Problem requirements:
Look through the data for the string "none". Copy every line where it is found.

Supplied records:
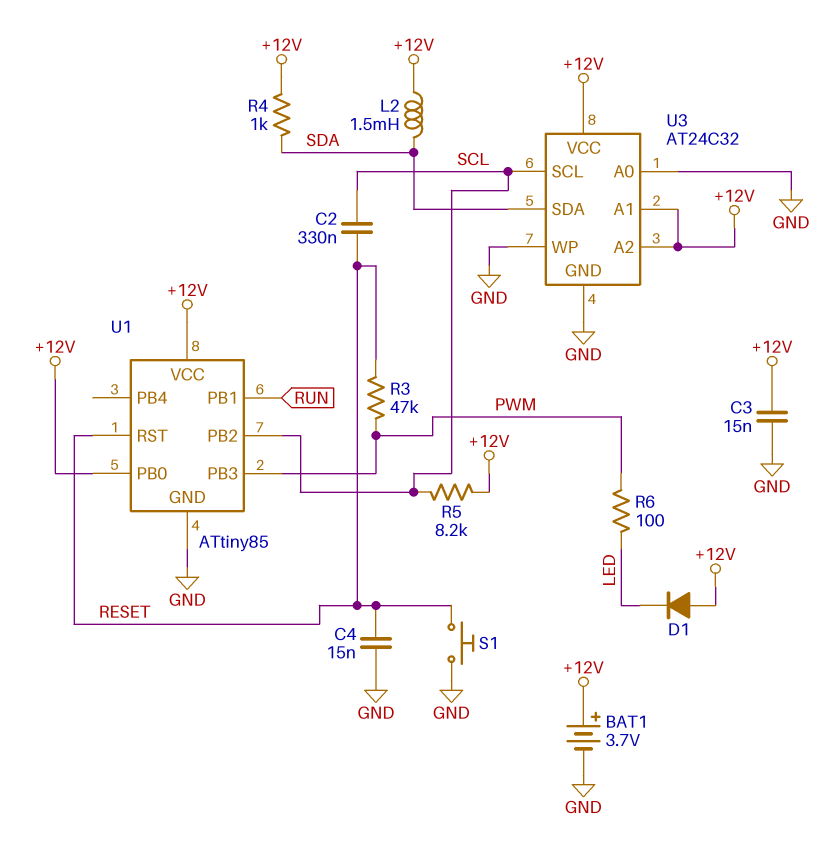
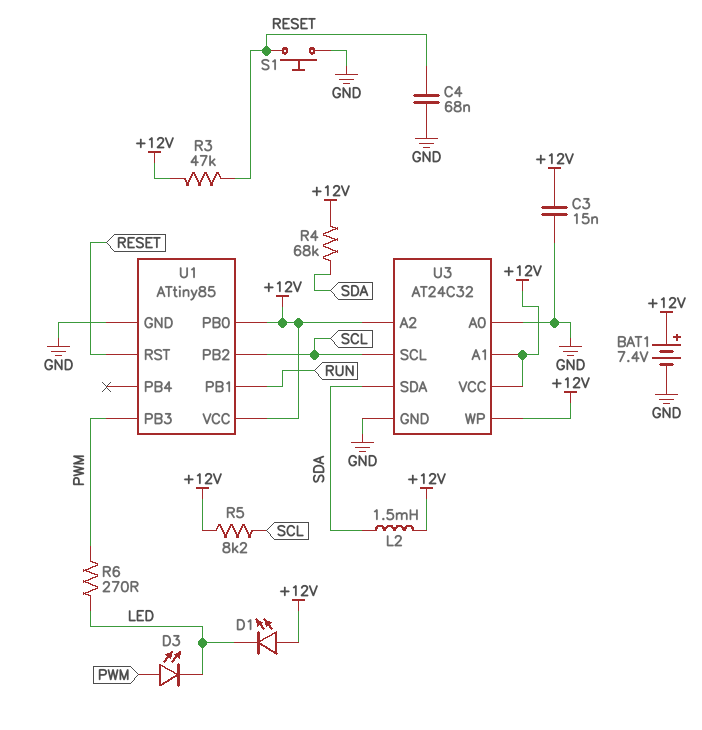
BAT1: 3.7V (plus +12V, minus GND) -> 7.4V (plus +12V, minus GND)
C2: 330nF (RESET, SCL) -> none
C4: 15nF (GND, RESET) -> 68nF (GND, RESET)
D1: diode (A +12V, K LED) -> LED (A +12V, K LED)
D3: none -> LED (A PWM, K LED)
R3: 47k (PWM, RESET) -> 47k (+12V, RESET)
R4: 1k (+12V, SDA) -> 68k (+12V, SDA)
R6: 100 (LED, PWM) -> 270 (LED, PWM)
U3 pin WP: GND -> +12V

Result for this task:
C2: 330nF (RESET, SCL) -> none
D3: none -> LED (A PWM, K LED)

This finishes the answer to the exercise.